### EXCERPTED RECORDS
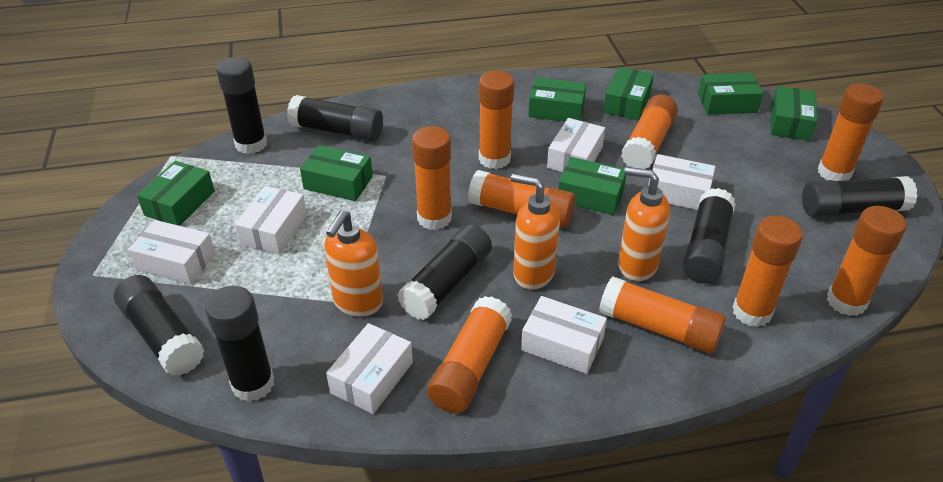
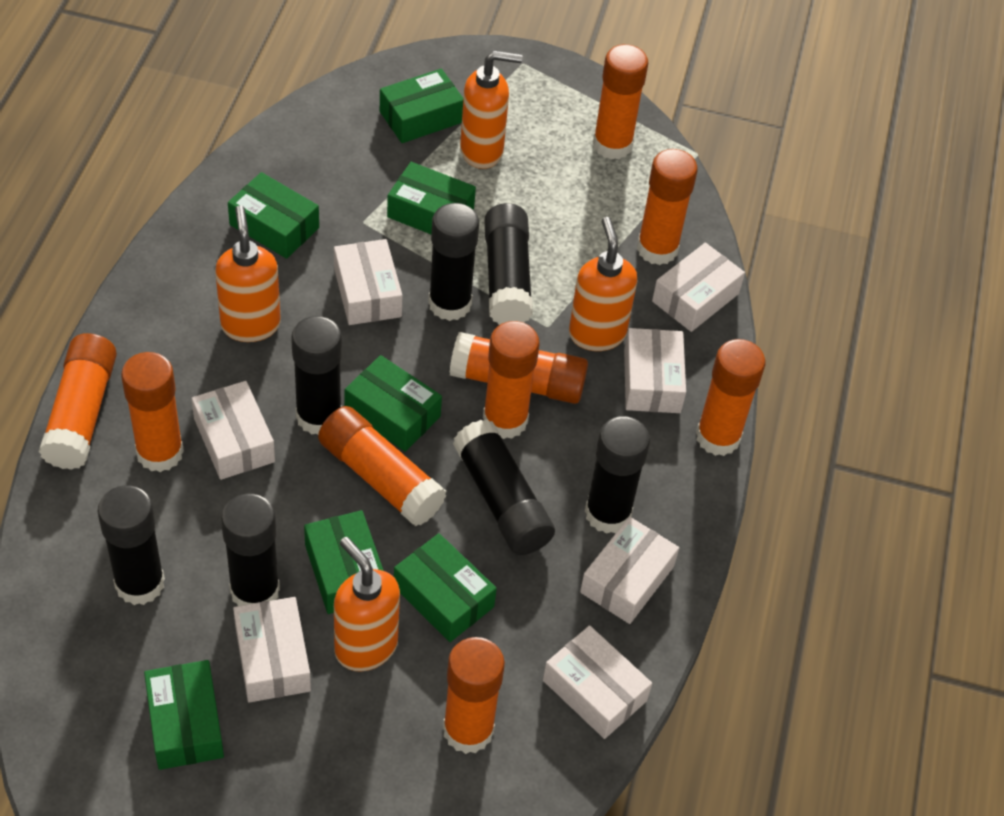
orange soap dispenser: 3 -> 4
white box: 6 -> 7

* * *

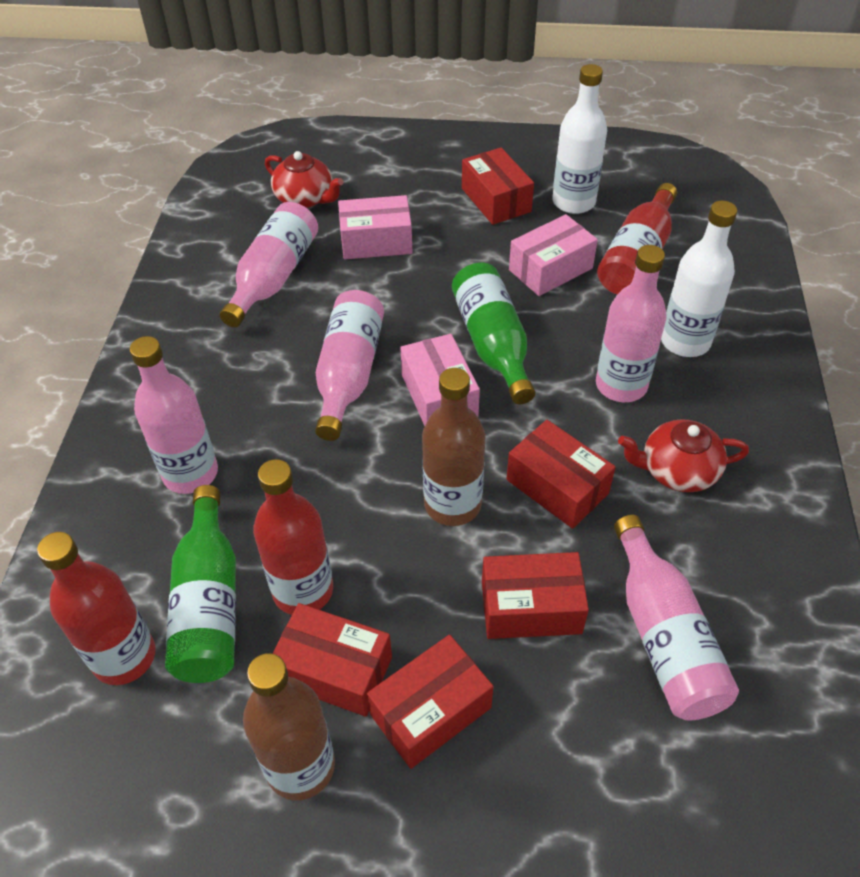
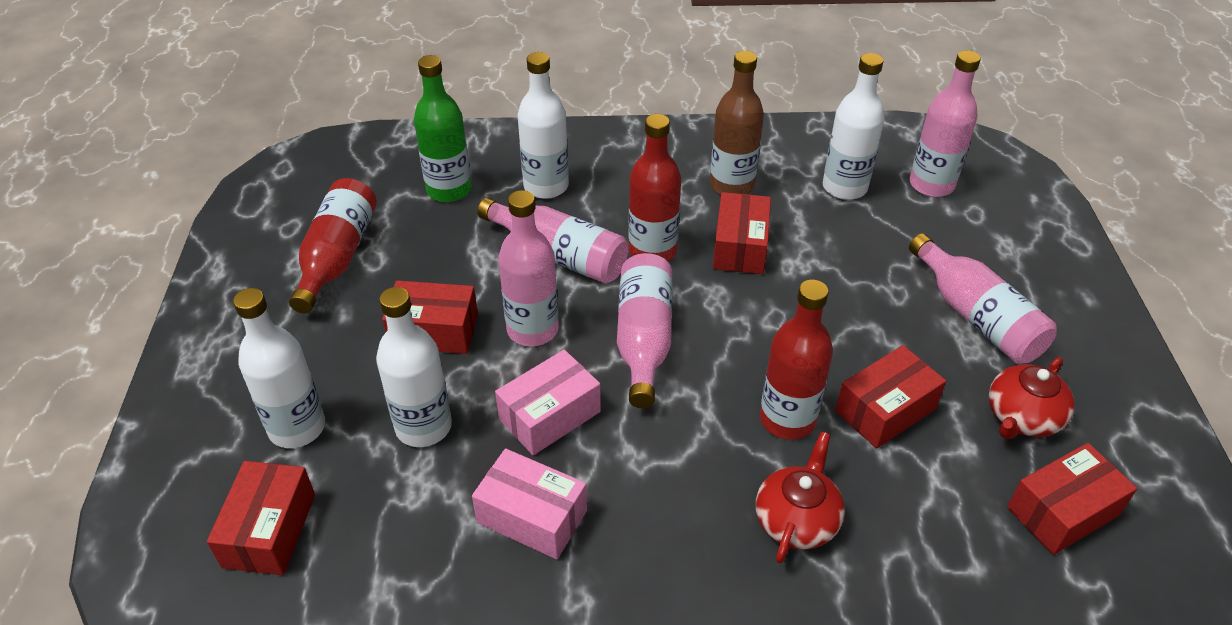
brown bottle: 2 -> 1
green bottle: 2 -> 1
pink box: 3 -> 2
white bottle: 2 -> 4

### WHAT THIS TASK INVOLVES
Collect the lines of the records that include the string "bottle".

### RESULT FOR THIS TASK
brown bottle: 2 -> 1
green bottle: 2 -> 1
white bottle: 2 -> 4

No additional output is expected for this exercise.